What needs to be done - Reproduce the records below exactly, but only between the lines holding "camera: 65 degrees left, 5 degrees down" and "pato (verde) (281, 612, 385, 702)", inclusive.

Exercise data -
==========

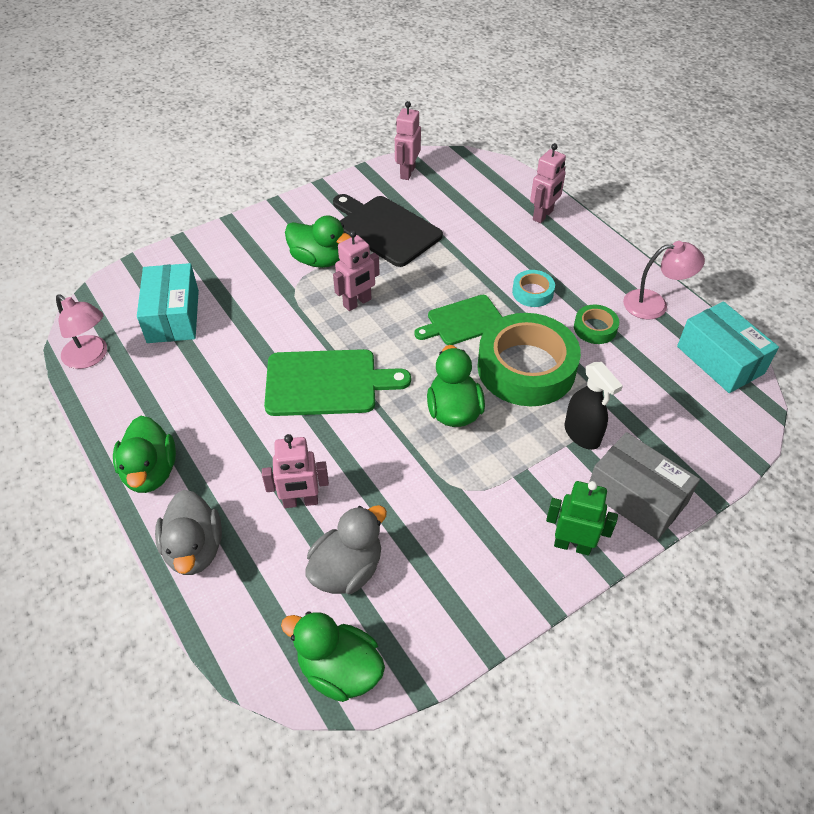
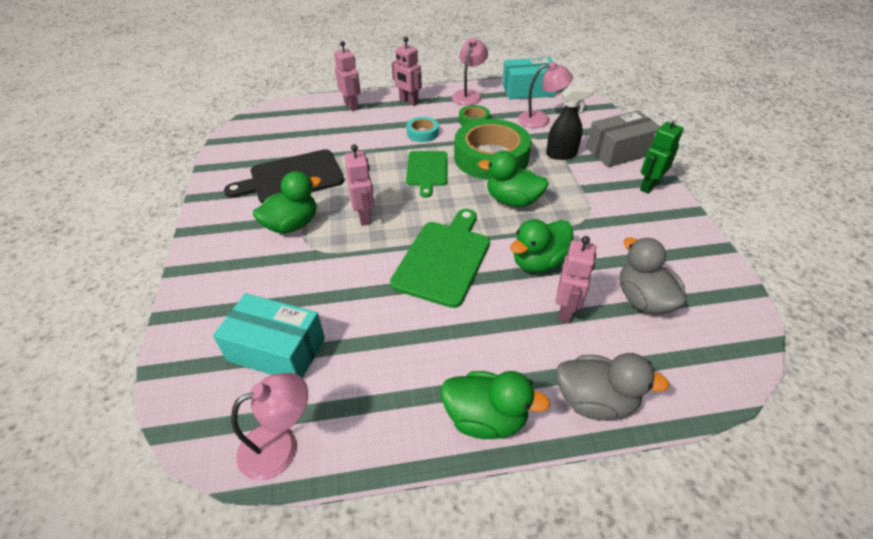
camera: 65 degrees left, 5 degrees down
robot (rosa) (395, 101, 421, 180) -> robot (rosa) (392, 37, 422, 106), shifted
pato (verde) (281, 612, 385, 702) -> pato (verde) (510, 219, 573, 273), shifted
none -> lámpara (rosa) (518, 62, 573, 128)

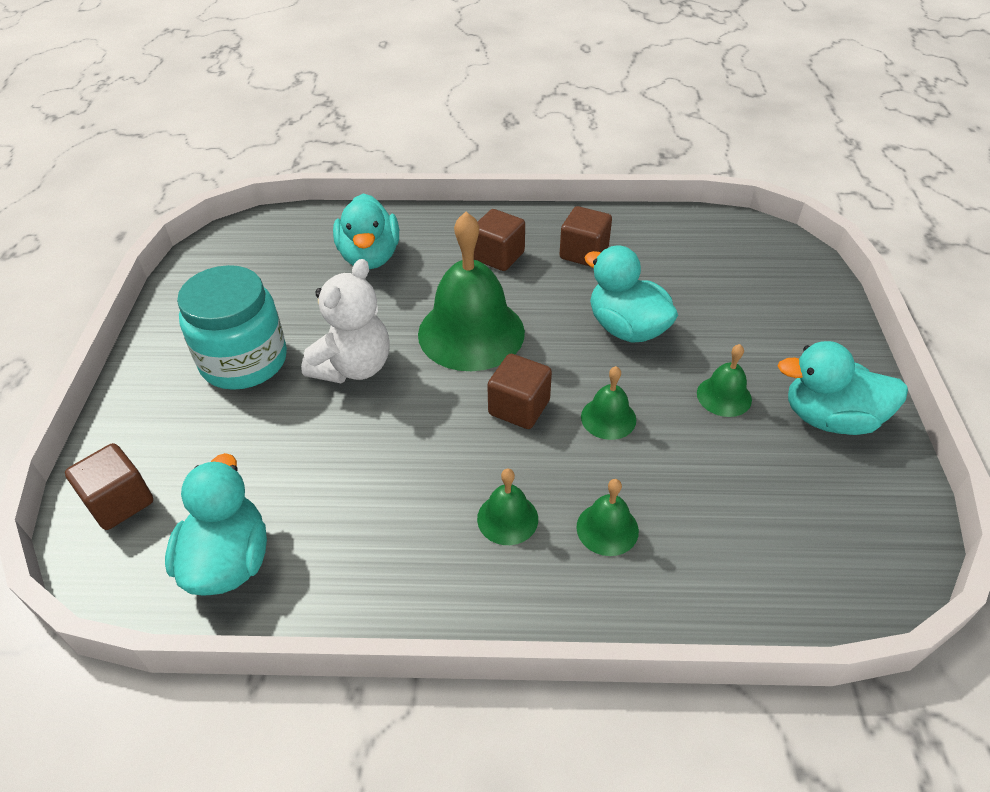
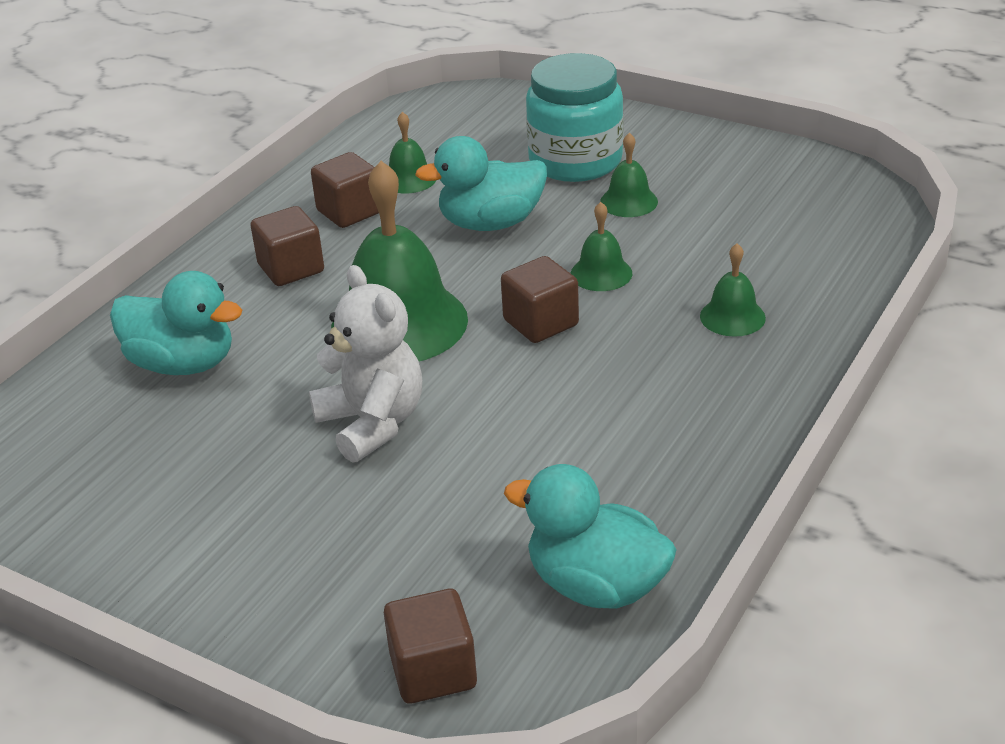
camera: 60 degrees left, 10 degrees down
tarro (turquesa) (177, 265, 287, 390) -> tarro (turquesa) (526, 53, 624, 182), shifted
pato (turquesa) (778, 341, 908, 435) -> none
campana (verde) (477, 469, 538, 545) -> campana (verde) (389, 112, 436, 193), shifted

==========

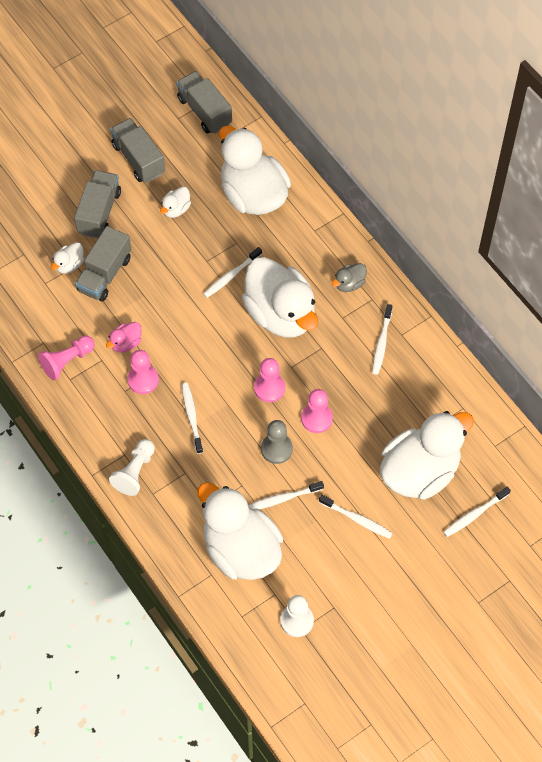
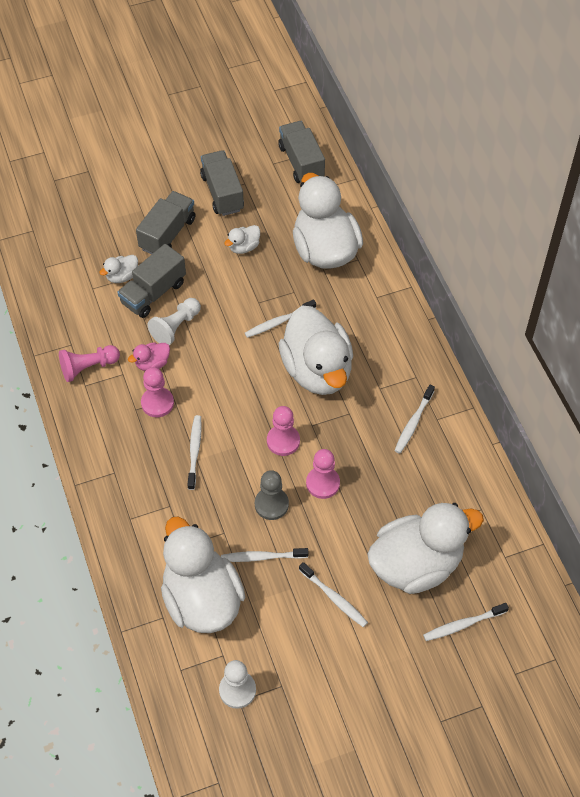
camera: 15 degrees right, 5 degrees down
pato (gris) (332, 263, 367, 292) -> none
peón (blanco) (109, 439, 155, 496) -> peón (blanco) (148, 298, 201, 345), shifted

==========

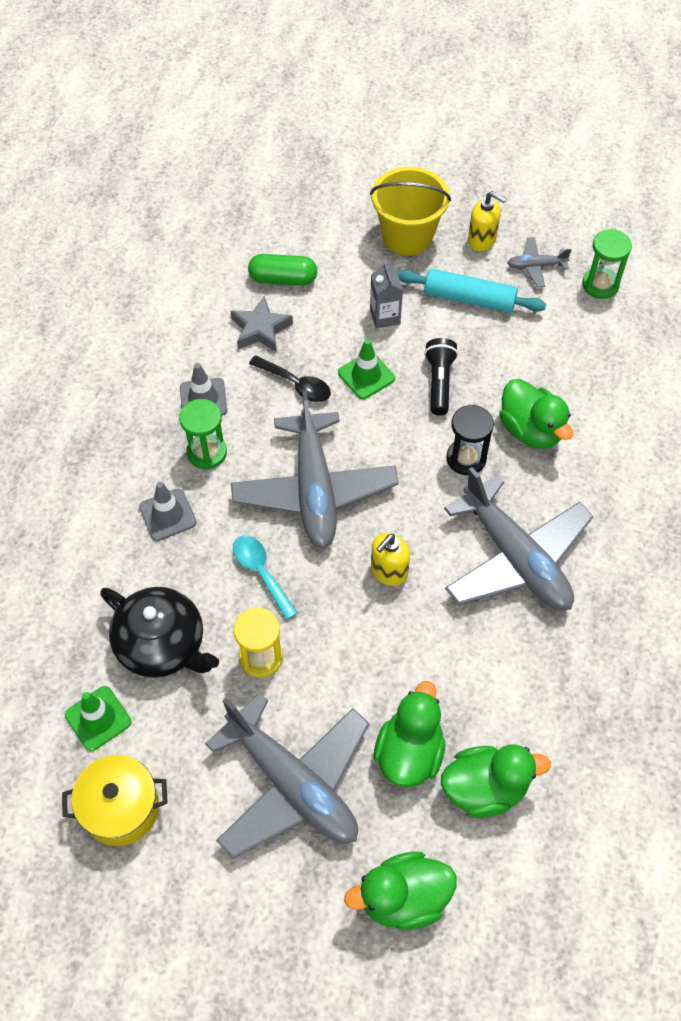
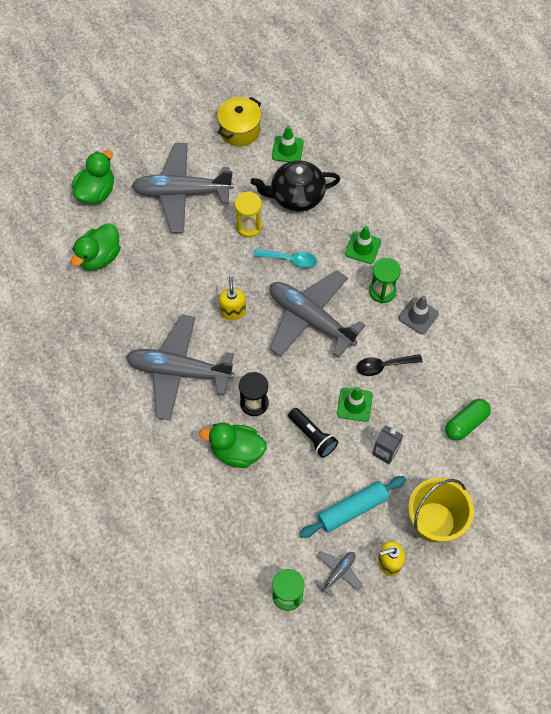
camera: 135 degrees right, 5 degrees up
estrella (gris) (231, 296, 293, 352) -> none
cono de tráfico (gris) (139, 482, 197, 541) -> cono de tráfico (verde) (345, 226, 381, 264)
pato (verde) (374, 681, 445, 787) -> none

==========

Answer box -
camera: 65 degrees left, 5 degrees down
robot (rosa) (395, 101, 421, 180) -> robot (rosa) (392, 37, 422, 106), shifted
pato (verde) (281, 612, 385, 702) -> pato (verde) (510, 219, 573, 273), shifted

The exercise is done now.